## [Task requirements]
Lay out the records as a Markdown table with columns Row and Line, omitting blank lines. Start at the first line of the records and stop after the line that contains "center [354, 616].".

A block of data
- - - - - - -

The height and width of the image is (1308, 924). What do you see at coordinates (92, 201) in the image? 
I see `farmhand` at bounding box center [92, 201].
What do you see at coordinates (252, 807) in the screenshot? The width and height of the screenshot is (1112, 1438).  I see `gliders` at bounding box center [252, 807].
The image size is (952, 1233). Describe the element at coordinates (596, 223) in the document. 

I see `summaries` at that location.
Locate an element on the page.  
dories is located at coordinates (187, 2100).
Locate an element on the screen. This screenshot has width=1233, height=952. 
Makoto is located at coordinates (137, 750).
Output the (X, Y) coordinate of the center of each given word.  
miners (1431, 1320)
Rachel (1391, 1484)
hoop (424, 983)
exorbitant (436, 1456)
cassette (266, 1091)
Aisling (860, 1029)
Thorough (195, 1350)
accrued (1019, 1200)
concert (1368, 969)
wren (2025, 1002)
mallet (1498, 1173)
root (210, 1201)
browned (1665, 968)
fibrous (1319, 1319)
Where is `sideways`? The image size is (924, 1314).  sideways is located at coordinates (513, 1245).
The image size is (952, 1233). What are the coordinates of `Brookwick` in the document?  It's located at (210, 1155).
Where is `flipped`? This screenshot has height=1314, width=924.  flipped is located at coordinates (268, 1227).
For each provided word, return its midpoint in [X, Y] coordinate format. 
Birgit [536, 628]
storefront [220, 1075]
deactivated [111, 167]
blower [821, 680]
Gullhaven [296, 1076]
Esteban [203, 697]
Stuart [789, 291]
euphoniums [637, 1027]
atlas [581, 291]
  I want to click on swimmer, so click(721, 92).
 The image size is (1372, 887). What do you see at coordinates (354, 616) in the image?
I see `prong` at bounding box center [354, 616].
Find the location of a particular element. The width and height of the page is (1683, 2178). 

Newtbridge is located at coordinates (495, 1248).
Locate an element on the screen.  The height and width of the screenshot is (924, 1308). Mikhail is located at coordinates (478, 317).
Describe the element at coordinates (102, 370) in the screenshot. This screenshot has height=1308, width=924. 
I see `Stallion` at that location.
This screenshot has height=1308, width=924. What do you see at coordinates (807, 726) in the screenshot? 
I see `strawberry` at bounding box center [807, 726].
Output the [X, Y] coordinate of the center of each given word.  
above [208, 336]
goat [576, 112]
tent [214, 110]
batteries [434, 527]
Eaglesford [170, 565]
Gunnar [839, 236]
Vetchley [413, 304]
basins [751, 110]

- - - - - - -

## [Final result]
| Row | Line |
|---|---|
| 1 | The height and width of the image is (1308, 924). What do you see at coordinates (92, 201) in the image?  |
| 2 | I see `farmhand` at bounding box center [92, 201]. |
| 3 | What do you see at coordinates (252, 807) in the screenshot? The width and height of the screenshot is (1112, 1438).  I see `gliders` at bounding box center [252, 807]. |
| 4 | The image size is (952, 1233). Describe the element at coordinates (596, 223) in the document.  |
| 5 | I see `summaries` at that location. |
| 6 | Locate an element on the page.   |
| 7 | dories is located at coordinates (187, 2100). |
| 8 | Locate an element on the screen. This screenshot has width=1233, height=952.  |
| 9 | Makoto is located at coordinates (137, 750). |
| 10 | Output the (X, Y) coordinate of the center of each given word.   |
| 11 | miners (1431, 1320) |
| 12 | Rachel (1391, 1484) |
| 13 | hoop (424, 983) |
| 14 | exorbitant (436, 1456) |
| 15 | cassette (266, 1091) |
| 16 | Aisling (860, 1029) |
| 17 | Thorough (195, 1350) |
| 18 | accrued (1019, 1200) |
| 19 | concert (1368, 969) |
| 20 | wren (2025, 1002) |
| 21 | mallet (1498, 1173) |
| 22 | root (210, 1201) |
| 23 | browned (1665, 968) |
| 24 | fibrous (1319, 1319) |
| 25 | Where is `sideways`? The image size is (924, 1314).  sideways is located at coordinates (513, 1245). |
| 26 | The image size is (952, 1233). What are the coordinates of `Brookwick` in the document?  It's located at (210, 1155). |
| 27 | Where is `flipped`? This screenshot has height=1314, width=924.  flipped is located at coordinates (268, 1227). |
| 28 | For each provided word, return its midpoint in [X, Y] coordinate format.  |
| 29 | Birgit [536, 628] |
| 30 | storefront [220, 1075] |
| 31 | deactivated [111, 167] |
| 32 | blower [821, 680] |
| 33 | Gullhaven [296, 1076] |
| 34 | Esteban [203, 697] |
| 35 | Stuart [789, 291] |
| 36 | euphoniums [637, 1027] |
| 37 | atlas [581, 291] |
| 38 |   I want to click on swimmer, so click(721, 92). |
| 39 |  The image size is (1372, 887). What do you see at coordinates (354, 616) in the image? |
| 40 | I see `prong` at bounding box center [354, 616]. |